> Provided entries:
*-*-*
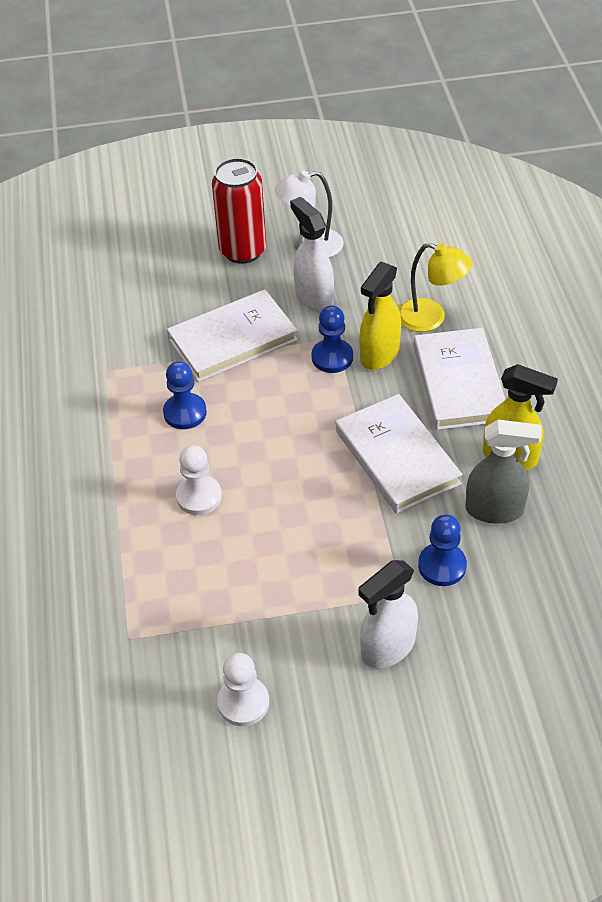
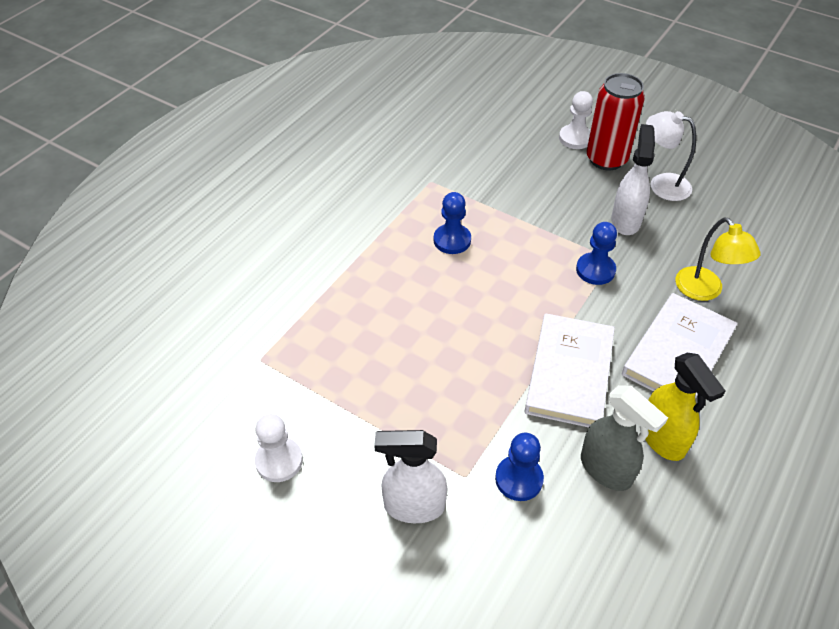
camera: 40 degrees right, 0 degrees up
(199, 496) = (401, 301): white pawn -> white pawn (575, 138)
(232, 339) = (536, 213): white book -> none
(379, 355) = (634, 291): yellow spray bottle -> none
*-*-*
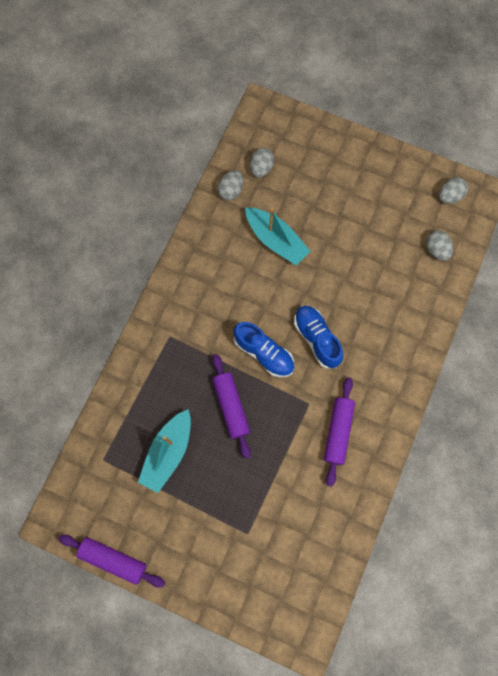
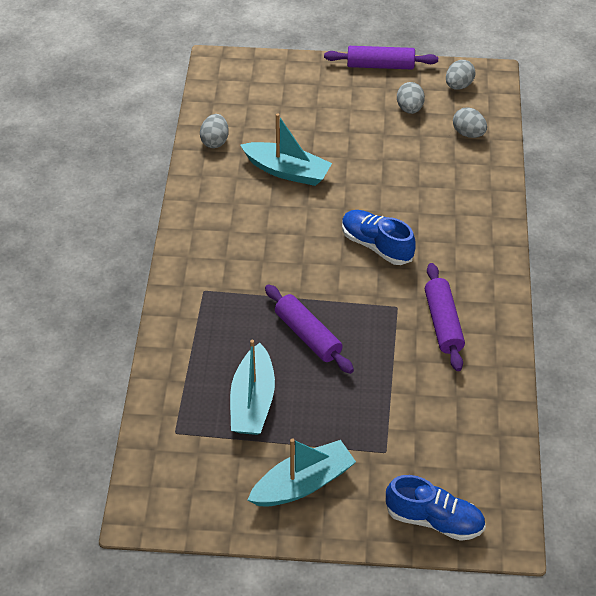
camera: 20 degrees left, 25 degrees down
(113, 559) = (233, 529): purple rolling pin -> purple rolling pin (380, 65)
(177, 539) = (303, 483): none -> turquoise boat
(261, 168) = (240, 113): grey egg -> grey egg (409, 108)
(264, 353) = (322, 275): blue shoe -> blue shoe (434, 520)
*-*-*
Search the data for "none". Copy every matching line.

> Response box:
(232, 339) = (536, 213): white book -> none
(379, 355) = (634, 291): yellow spray bottle -> none
(177, 539) = (303, 483): none -> turquoise boat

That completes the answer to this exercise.